Extract each line of the material below that contains the string "page", copying every line verbatim.

[DATA ENTRIES start]

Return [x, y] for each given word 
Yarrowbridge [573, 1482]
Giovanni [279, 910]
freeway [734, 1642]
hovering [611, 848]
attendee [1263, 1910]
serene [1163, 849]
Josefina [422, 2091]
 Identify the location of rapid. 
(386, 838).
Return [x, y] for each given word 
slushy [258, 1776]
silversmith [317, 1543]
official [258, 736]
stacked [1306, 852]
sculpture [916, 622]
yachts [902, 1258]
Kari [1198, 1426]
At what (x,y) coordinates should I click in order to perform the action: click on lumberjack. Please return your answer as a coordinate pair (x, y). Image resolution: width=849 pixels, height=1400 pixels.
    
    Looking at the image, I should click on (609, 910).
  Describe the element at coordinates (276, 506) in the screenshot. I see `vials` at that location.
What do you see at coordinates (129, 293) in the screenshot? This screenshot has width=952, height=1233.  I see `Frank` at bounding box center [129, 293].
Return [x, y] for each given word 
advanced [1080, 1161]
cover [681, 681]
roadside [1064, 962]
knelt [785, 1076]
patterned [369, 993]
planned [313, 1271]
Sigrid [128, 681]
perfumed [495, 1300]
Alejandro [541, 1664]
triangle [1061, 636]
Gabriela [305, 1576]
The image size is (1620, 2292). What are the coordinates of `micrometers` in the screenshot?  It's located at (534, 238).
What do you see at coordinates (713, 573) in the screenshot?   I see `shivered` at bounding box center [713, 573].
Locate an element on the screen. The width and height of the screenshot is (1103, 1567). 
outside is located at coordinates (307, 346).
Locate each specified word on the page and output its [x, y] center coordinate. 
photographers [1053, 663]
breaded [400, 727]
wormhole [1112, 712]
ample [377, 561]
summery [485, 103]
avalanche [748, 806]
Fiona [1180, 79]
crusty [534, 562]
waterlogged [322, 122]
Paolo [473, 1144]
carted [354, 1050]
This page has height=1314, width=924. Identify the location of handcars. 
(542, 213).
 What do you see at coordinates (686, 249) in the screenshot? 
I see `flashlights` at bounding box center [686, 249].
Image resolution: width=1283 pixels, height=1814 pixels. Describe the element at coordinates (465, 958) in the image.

[DATA ENTRIES end]

• _TASK RESULT_
Locate each specified word on the page and output its [x, y] center coordinate. 
This page has height=1314, width=924. Identify the location of handcars. 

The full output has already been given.